INPUT MATERIAL Start Marker

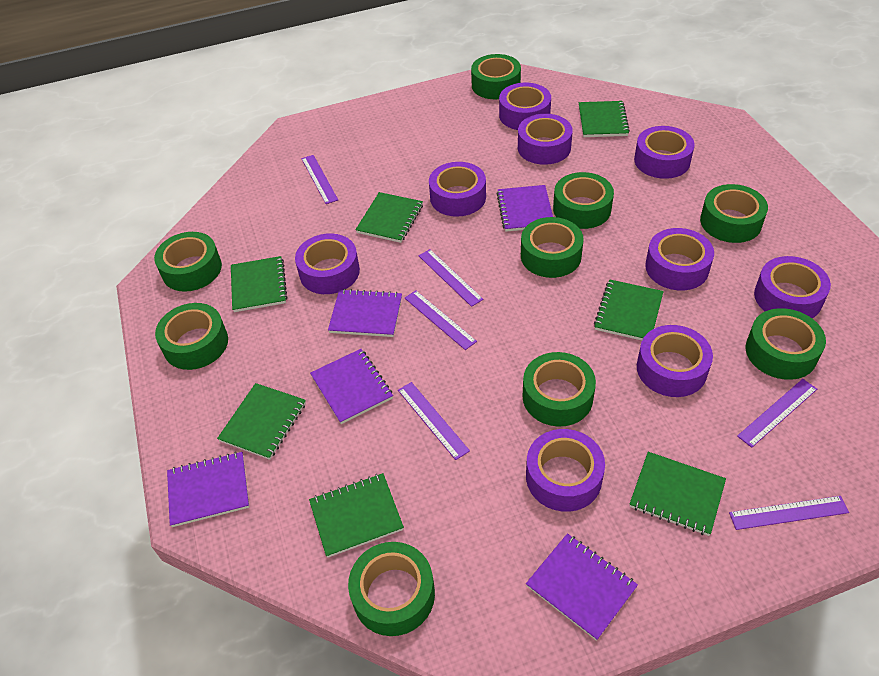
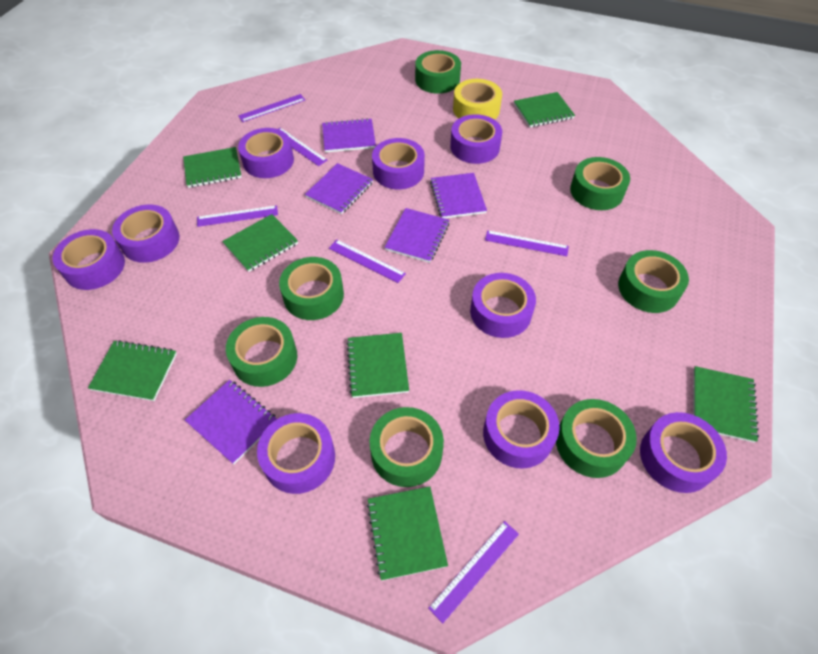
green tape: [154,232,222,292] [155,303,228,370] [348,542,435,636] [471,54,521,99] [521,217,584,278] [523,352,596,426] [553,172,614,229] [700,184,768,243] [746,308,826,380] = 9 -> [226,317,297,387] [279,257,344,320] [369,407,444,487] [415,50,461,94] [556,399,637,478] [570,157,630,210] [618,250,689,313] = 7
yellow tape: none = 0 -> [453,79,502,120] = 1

INPUT MATERIAL End Marker
INPUT MATERIAL Start Marker

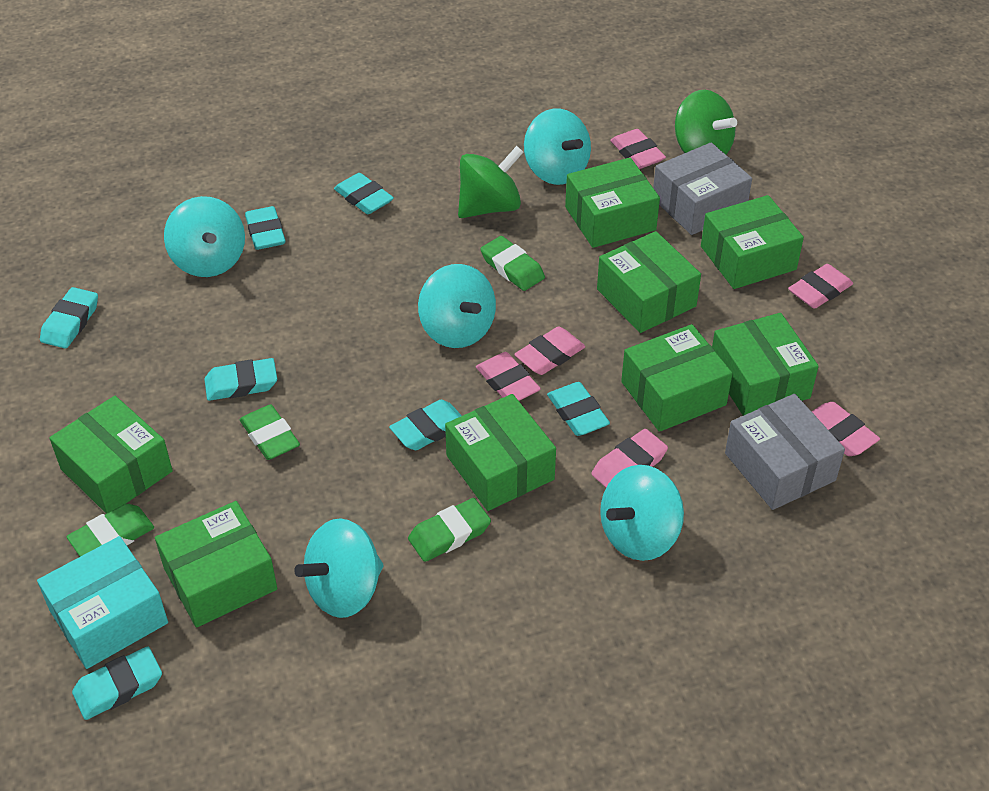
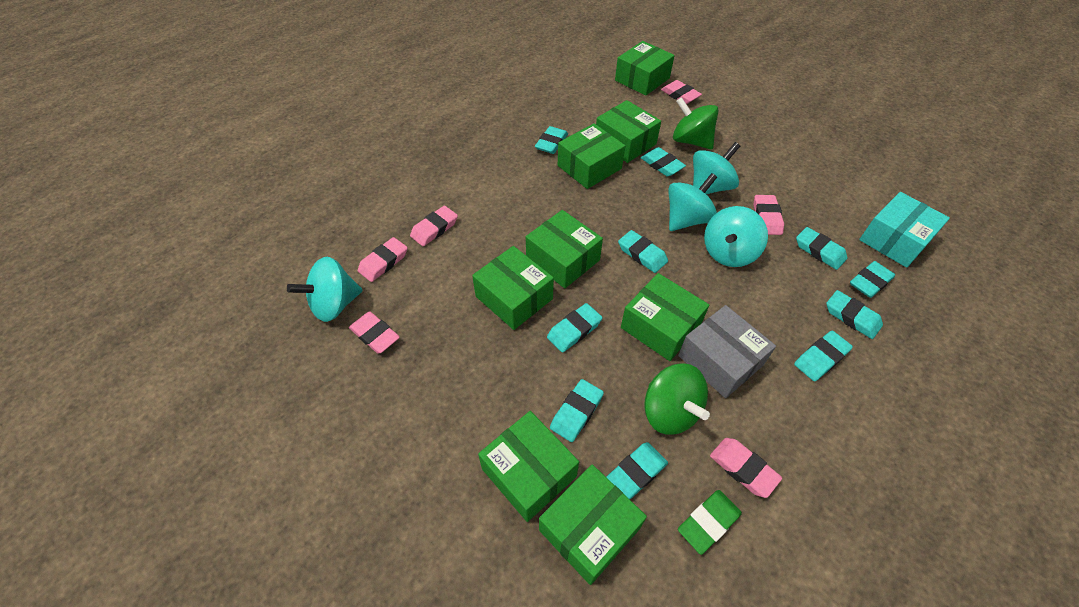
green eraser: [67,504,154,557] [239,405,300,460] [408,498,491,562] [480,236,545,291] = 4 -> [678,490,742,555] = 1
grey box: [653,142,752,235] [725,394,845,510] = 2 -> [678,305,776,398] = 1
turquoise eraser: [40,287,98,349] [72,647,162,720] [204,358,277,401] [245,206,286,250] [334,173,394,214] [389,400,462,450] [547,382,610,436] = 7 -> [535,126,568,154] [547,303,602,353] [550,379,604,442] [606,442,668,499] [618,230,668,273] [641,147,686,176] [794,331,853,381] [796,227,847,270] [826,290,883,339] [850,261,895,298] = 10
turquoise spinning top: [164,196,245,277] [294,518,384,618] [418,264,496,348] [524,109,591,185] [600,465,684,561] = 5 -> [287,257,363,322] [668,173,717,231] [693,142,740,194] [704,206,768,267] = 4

INPUT MATERIAL End Marker
INPUT MATERIAL Start Marker

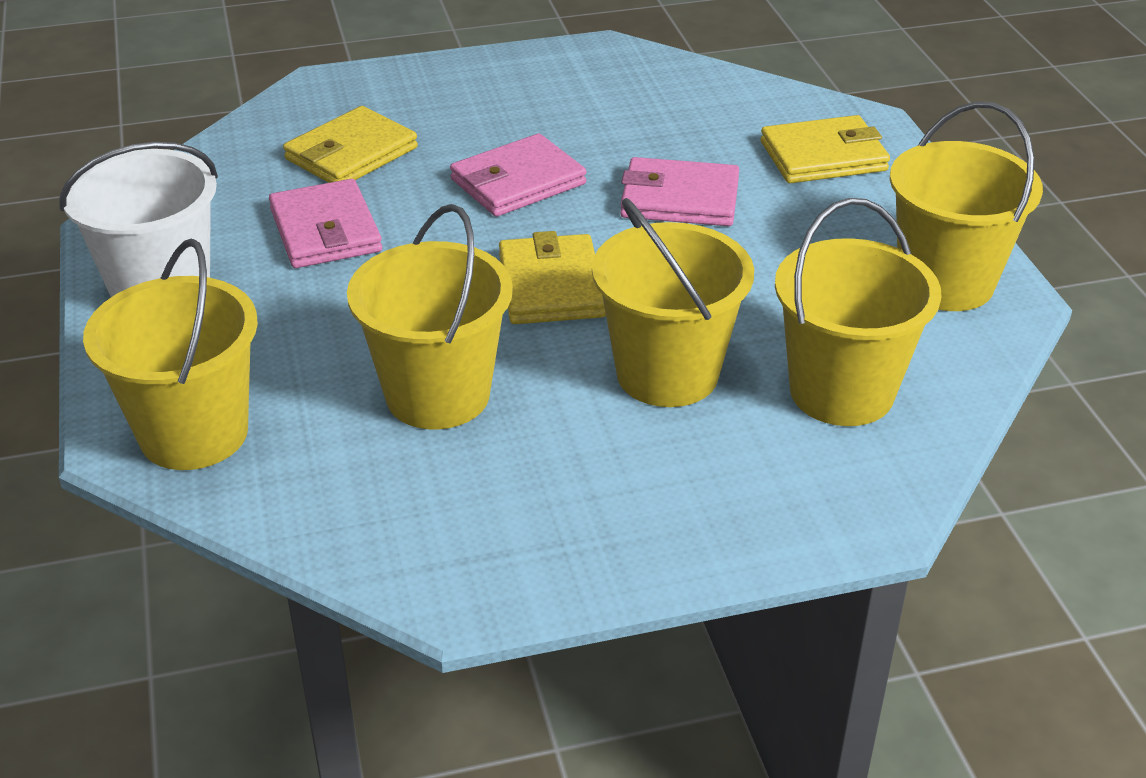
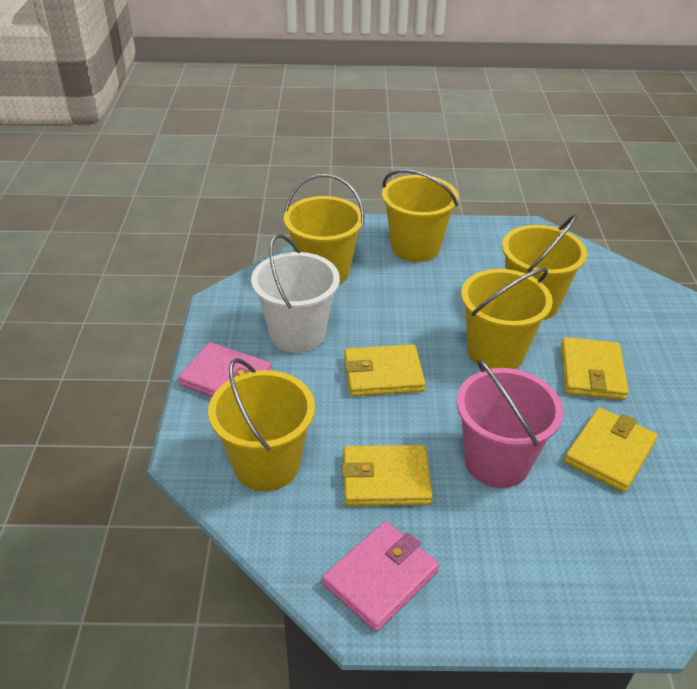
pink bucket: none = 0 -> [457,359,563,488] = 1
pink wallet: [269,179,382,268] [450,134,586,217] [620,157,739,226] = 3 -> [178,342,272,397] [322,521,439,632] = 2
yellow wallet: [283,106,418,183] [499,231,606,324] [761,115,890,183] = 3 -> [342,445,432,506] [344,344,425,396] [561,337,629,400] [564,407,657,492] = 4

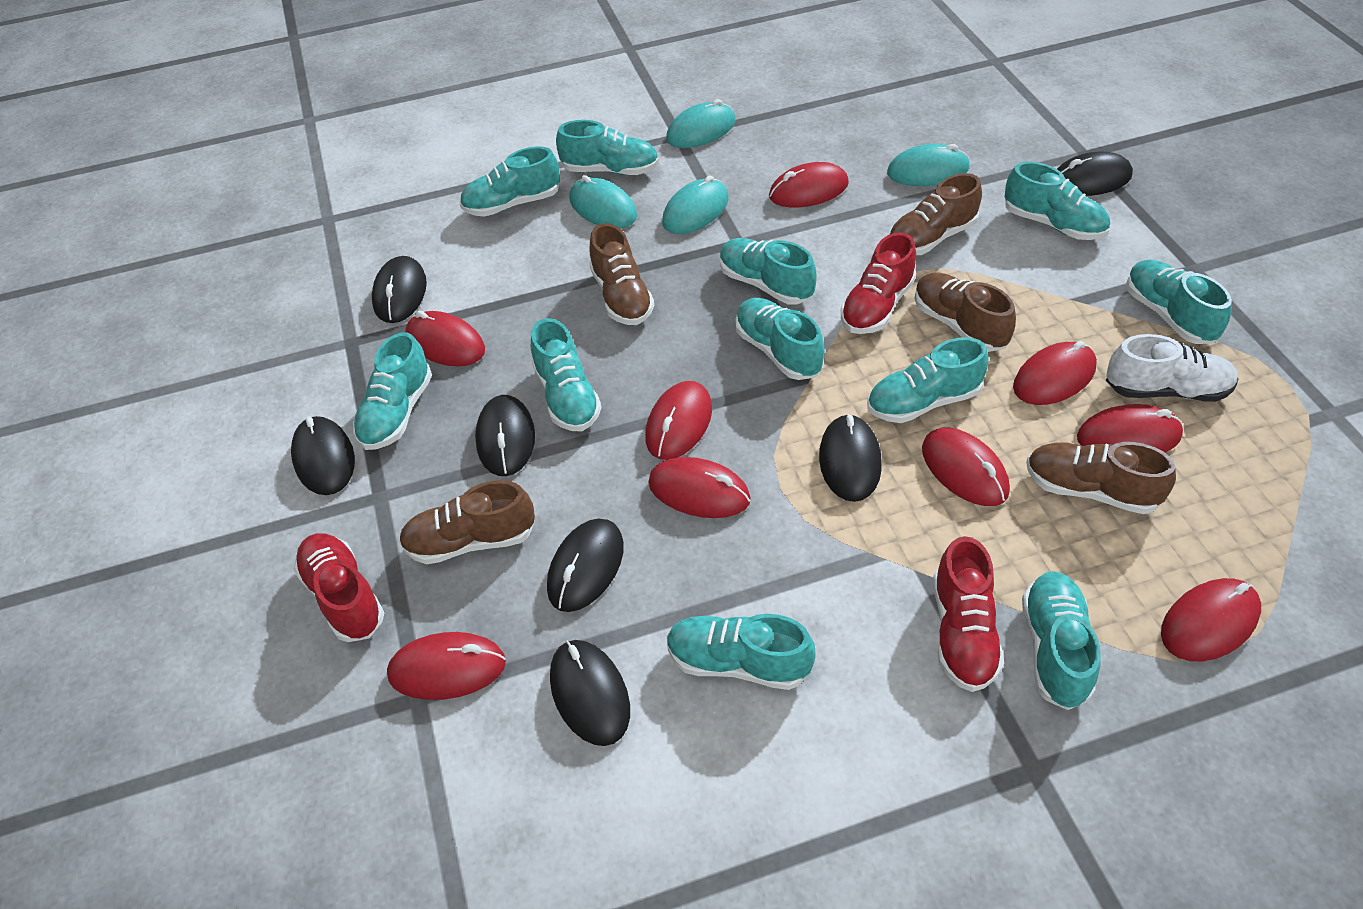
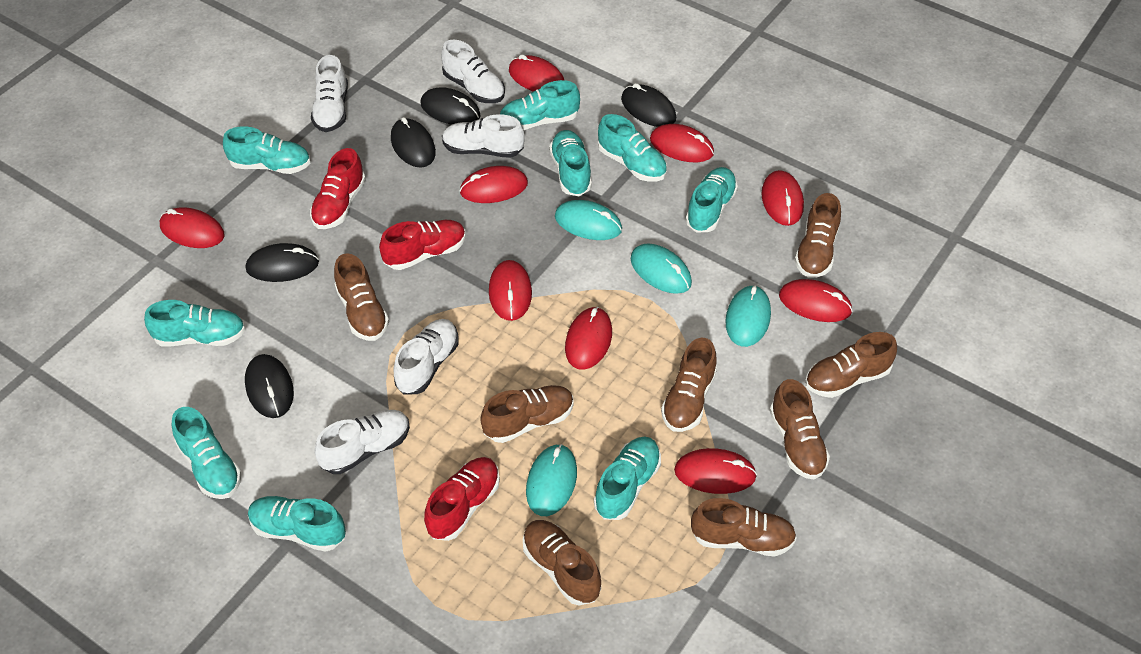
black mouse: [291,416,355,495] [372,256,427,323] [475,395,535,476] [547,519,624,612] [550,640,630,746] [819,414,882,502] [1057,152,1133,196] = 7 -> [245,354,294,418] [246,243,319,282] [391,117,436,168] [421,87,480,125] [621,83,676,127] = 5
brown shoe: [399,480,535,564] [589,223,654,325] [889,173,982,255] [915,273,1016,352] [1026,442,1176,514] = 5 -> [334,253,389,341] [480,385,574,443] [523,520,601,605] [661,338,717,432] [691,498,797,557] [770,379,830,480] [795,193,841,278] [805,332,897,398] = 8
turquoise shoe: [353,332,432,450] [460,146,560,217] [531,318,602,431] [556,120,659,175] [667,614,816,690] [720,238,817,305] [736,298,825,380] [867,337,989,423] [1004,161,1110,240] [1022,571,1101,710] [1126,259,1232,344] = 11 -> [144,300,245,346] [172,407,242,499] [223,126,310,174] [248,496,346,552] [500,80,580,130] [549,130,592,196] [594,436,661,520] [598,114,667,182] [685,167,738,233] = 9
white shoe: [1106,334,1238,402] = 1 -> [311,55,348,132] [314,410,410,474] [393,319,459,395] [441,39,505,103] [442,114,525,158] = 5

INPUT MATERIAL End Marker

## WHAT YOU SHOULD DO
Taking the entries above, print exactly the lines starting at the line with "green tape: [154,232,222,292]" and ending at the line with "yellow tape: none = 0 -> [453,79,502,120] = 1", both included.

## EXPECTED OUTPUT
green tape: [154,232,222,292] [155,303,228,370] [348,542,435,636] [471,54,521,99] [521,217,584,278] [523,352,596,426] [553,172,614,229] [700,184,768,243] [746,308,826,380] = 9 -> [226,317,297,387] [279,257,344,320] [369,407,444,487] [415,50,461,94] [556,399,637,478] [570,157,630,210] [618,250,689,313] = 7
yellow tape: none = 0 -> [453,79,502,120] = 1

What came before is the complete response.